• _数据摘录_
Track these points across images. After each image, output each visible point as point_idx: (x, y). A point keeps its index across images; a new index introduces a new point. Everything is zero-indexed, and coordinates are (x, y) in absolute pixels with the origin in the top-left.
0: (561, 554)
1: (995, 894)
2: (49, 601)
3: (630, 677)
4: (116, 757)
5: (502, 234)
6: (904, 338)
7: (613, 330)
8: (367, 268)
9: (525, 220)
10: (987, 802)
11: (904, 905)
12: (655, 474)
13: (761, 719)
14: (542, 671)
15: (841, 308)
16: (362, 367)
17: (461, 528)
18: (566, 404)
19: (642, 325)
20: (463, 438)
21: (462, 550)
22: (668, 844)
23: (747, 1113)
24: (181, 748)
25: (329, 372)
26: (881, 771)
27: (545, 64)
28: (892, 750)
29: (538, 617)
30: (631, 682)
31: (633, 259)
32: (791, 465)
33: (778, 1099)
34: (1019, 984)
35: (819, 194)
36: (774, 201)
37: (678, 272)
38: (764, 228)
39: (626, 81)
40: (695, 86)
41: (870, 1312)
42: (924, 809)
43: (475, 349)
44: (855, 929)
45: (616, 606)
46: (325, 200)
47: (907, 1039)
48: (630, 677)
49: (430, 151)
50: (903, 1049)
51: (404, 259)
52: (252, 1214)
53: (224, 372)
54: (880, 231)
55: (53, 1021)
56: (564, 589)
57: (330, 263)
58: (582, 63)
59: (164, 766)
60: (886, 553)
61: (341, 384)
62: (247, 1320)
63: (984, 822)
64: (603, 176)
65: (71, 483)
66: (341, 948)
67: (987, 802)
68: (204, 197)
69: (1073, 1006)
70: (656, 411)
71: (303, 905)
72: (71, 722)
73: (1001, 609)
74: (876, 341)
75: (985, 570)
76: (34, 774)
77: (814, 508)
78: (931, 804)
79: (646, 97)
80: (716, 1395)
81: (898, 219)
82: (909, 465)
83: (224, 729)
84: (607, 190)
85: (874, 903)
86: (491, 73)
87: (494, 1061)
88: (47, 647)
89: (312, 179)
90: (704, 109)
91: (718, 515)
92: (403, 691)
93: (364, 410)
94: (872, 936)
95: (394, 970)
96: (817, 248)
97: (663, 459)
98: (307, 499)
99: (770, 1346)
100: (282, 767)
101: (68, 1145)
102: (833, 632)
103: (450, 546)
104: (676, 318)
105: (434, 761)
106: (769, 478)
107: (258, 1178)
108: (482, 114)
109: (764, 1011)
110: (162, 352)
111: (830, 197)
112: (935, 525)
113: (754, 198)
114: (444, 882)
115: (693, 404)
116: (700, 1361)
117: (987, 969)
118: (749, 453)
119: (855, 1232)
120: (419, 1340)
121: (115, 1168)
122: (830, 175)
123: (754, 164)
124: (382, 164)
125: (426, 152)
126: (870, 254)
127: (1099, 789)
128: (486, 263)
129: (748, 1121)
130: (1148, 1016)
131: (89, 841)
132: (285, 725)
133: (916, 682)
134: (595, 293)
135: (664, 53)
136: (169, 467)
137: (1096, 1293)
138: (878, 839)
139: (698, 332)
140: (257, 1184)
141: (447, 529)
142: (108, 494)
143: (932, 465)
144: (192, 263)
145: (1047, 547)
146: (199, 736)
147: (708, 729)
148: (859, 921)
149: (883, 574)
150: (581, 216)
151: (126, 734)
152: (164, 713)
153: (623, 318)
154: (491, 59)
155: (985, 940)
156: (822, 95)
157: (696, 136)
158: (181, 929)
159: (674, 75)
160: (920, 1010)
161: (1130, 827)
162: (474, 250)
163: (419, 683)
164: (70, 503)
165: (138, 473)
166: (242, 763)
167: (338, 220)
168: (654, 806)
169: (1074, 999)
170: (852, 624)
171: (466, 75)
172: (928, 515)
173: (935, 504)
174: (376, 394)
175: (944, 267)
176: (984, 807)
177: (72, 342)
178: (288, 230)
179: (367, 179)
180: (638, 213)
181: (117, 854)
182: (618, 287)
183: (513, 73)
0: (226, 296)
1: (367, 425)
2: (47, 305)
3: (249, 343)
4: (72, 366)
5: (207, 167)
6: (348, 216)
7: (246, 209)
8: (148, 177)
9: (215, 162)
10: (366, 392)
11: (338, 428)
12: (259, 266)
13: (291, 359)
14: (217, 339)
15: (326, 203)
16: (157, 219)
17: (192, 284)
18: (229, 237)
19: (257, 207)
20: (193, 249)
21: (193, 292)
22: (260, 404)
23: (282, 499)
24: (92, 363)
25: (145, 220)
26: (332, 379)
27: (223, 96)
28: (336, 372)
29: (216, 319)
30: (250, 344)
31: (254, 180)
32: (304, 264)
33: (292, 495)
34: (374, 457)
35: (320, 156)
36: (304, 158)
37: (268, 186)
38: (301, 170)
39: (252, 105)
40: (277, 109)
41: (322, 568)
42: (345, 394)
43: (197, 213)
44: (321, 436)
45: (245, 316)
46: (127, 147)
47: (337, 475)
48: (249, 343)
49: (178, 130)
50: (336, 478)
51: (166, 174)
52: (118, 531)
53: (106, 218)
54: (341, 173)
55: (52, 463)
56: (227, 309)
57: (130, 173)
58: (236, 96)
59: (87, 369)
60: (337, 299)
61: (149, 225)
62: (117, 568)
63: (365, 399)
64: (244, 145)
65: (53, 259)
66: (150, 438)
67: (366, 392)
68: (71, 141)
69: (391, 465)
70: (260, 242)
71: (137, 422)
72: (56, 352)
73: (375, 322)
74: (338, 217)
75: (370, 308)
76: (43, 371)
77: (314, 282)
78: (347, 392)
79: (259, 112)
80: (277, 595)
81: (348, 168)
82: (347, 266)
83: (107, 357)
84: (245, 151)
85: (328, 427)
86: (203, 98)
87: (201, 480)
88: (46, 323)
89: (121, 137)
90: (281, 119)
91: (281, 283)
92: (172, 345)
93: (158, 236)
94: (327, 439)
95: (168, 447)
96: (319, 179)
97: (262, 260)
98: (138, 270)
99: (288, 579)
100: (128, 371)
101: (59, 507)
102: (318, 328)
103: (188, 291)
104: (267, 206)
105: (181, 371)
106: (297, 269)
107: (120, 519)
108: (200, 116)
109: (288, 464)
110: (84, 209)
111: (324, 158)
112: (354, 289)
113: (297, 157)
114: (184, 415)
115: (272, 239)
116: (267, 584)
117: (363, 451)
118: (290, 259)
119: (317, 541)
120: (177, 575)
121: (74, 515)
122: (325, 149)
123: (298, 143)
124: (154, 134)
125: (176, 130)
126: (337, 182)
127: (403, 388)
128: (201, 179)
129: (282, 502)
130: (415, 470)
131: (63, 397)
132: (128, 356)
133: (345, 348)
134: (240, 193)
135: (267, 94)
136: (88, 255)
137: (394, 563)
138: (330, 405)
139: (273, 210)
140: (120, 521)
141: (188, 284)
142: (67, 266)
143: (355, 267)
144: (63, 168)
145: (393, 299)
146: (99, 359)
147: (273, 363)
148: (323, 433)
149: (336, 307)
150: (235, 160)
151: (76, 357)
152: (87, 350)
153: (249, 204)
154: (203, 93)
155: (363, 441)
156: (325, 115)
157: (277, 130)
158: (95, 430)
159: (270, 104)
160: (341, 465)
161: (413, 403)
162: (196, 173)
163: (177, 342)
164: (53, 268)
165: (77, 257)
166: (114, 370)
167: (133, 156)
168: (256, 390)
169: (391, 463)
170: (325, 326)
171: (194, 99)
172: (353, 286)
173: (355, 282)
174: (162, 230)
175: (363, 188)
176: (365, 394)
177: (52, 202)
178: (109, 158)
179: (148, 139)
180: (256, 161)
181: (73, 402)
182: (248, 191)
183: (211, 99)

• _任务说明_
将以上全部记录逐行原样抄写一遍，不做任何改动。

• _完整解答_
Track these points across images. After each image, output each visible point as point_idx: (x, y). A point keeps its index across images; a new index introduces a new point. Everything is zero-indexed, and coordinates are (x, y) in absolute pixels with the origin in the top-left.
0: (561, 554)
1: (995, 894)
2: (49, 601)
3: (630, 677)
4: (116, 757)
5: (502, 234)
6: (904, 338)
7: (613, 330)
8: (367, 268)
9: (525, 220)
10: (987, 802)
11: (904, 905)
12: (655, 474)
13: (761, 719)
14: (542, 671)
15: (841, 308)
16: (362, 367)
17: (461, 528)
18: (566, 404)
19: (642, 325)
20: (463, 438)
21: (462, 550)
22: (668, 844)
23: (747, 1113)
24: (181, 748)
25: (329, 372)
26: (881, 771)
27: (545, 64)
28: (892, 750)
29: (538, 617)
30: (631, 682)
31: (633, 259)
32: (791, 465)
33: (778, 1099)
34: (1019, 984)
35: (819, 194)
36: (774, 201)
37: (678, 272)
38: (764, 228)
39: (626, 81)
40: (695, 86)
41: (870, 1312)
42: (924, 809)
43: (475, 349)
44: (855, 929)
45: (616, 606)
46: (325, 200)
47: (907, 1039)
48: (630, 677)
49: (430, 151)
50: (903, 1049)
51: (404, 259)
52: (252, 1214)
53: (224, 372)
54: (880, 231)
55: (53, 1021)
56: (564, 589)
57: (330, 263)
58: (582, 63)
59: (164, 766)
60: (886, 553)
61: (341, 384)
62: (247, 1320)
63: (984, 822)
64: (603, 176)
65: (71, 483)
66: (341, 948)
67: (987, 802)
68: (204, 197)
69: (1073, 1006)
70: (656, 411)
71: (303, 905)
72: (71, 722)
73: (1001, 609)
74: (876, 341)
75: (985, 570)
76: (34, 774)
77: (814, 508)
78: (931, 804)
79: (646, 97)
80: (716, 1395)
81: (898, 219)
82: (909, 465)
83: (224, 729)
84: (607, 190)
85: (874, 903)
86: (491, 73)
87: (494, 1061)
88: (47, 647)
89: (312, 179)
90: (704, 109)
91: (718, 515)
92: (403, 691)
93: (364, 410)
94: (872, 936)
95: (394, 970)
96: (817, 248)
97: (663, 459)
98: (307, 499)
99: (770, 1346)
100: (282, 767)
101: (68, 1145)
102: (833, 632)
103: (450, 546)
104: (676, 318)
105: (434, 761)
106: (769, 478)
107: (258, 1178)
108: (482, 114)
109: (764, 1011)
110: (162, 352)
111: (830, 197)
112: (935, 525)
113: (754, 198)
114: (444, 882)
115: (693, 404)
116: (700, 1361)
117: (987, 969)
118: (749, 453)
119: (855, 1232)
120: (419, 1340)
121: (115, 1168)
122: (830, 175)
123: (754, 164)
124: (382, 164)
125: (426, 152)
126: (870, 254)
127: (1099, 789)
128: (486, 263)
129: (748, 1121)
130: (1148, 1016)
131: (89, 841)
132: (285, 725)
133: (916, 682)
134: (595, 293)
135: (664, 53)
136: (169, 467)
137: (1096, 1293)
138: (878, 839)
139: (698, 332)
140: (257, 1184)
141: (447, 529)
142: (108, 494)
143: (932, 465)
144: (192, 263)
145: (1047, 547)
146: (199, 736)
147: (708, 729)
148: (859, 921)
149: (883, 574)
150: (581, 216)
151: (126, 734)
152: (164, 713)
153: (623, 318)
154: (491, 59)
155: (985, 940)
156: (822, 95)
157: (696, 136)
158: (181, 929)
159: (674, 75)
160: (920, 1010)
161: (1130, 827)
162: (474, 250)
163: (419, 683)
164: (70, 503)
165: (138, 473)
166: (242, 763)
167: (338, 220)
168: (654, 806)
169: (1074, 999)
170: (852, 624)
171: (466, 75)
172: (928, 515)
173: (935, 504)
174: (376, 394)
175: (944, 267)
176: (984, 807)
177: (72, 342)
178: (288, 230)
179: (367, 179)
180: (638, 213)
181: (117, 854)
182: (618, 287)
183: (513, 73)
0: (226, 296)
1: (367, 425)
2: (47, 305)
3: (249, 343)
4: (72, 366)
5: (207, 167)
6: (348, 216)
7: (246, 209)
8: (148, 177)
9: (215, 162)
10: (366, 392)
11: (338, 428)
12: (259, 266)
13: (291, 359)
14: (217, 339)
15: (326, 203)
16: (157, 219)
17: (192, 284)
18: (229, 237)
19: (257, 207)
20: (193, 249)
21: (193, 292)
22: (260, 404)
23: (282, 499)
24: (92, 363)
25: (145, 220)
26: (332, 379)
27: (223, 96)
28: (336, 372)
29: (216, 319)
30: (250, 344)
31: (254, 180)
32: (304, 264)
33: (292, 495)
34: (374, 457)
35: (320, 156)
36: (304, 158)
37: (268, 186)
38: (301, 170)
39: (252, 105)
40: (277, 109)
41: (322, 568)
42: (345, 394)
43: (197, 213)
44: (321, 436)
45: (245, 316)
46: (127, 147)
47: (337, 475)
48: (249, 343)
49: (178, 130)
50: (336, 478)
51: (166, 174)
52: (118, 531)
53: (106, 218)
54: (341, 173)
55: (52, 463)
56: (227, 309)
57: (130, 173)
58: (236, 96)
59: (87, 369)
60: (337, 299)
61: (149, 225)
62: (117, 568)
63: (365, 399)
64: (244, 145)
65: (53, 259)
66: (150, 438)
67: (366, 392)
68: (71, 141)
69: (391, 465)
70: (260, 242)
71: (137, 422)
72: (56, 352)
73: (375, 322)
74: (338, 217)
75: (370, 308)
76: (43, 371)
77: (314, 282)
78: (347, 392)
79: (259, 112)
80: (277, 595)
81: (348, 168)
82: (347, 266)
83: (107, 357)
84: (245, 151)
85: (328, 427)
86: (203, 98)
87: (201, 480)
88: (46, 323)
89: (121, 137)
90: (281, 119)
91: (281, 283)
92: (172, 345)
93: (158, 236)
94: (327, 439)
95: (168, 447)
96: (319, 179)
97: (262, 260)
98: (138, 270)
99: (288, 579)
100: (128, 371)
101: (59, 507)
102: (318, 328)
103: (188, 291)
104: (267, 206)
105: (181, 371)
106: (297, 269)
107: (120, 519)
108: (200, 116)
109: (288, 464)
110: (84, 209)
111: (324, 158)
112: (354, 289)
113: (297, 157)
114: (184, 415)
115: (272, 239)
116: (267, 584)
117: (363, 451)
118: (290, 259)
119: (317, 541)
120: (177, 575)
121: (74, 515)
122: (325, 149)
123: (298, 143)
124: (154, 134)
125: (176, 130)
126: (337, 182)
127: (403, 388)
128: (201, 179)
129: (282, 502)
130: (415, 470)
131: (63, 397)
132: (128, 356)
133: (345, 348)
134: (240, 193)
135: (267, 94)
136: (88, 255)
137: (394, 563)
138: (330, 405)
139: (273, 210)
140: (120, 521)
141: (188, 284)
142: (67, 266)
143: (355, 267)
144: (63, 168)
145: (393, 299)
146: (99, 359)
147: (273, 363)
148: (323, 433)
149: (336, 307)
150: (235, 160)
151: (76, 357)
152: (87, 350)
153: (249, 204)
154: (203, 93)
155: (363, 441)
156: (325, 115)
157: (277, 130)
158: (95, 430)
159: (270, 104)
160: (341, 465)
161: (413, 403)
162: (196, 173)
163: (177, 342)
164: (53, 268)
165: (77, 257)
166: (114, 370)
167: (133, 156)
168: (256, 390)
169: (391, 463)
170: (325, 326)
171: (194, 99)
172: (353, 286)
173: (355, 282)
174: (162, 230)
175: (363, 188)
176: (365, 394)
177: (52, 202)
178: (109, 158)
179: (148, 139)
180: (256, 161)
181: (73, 402)
182: (248, 191)
183: (211, 99)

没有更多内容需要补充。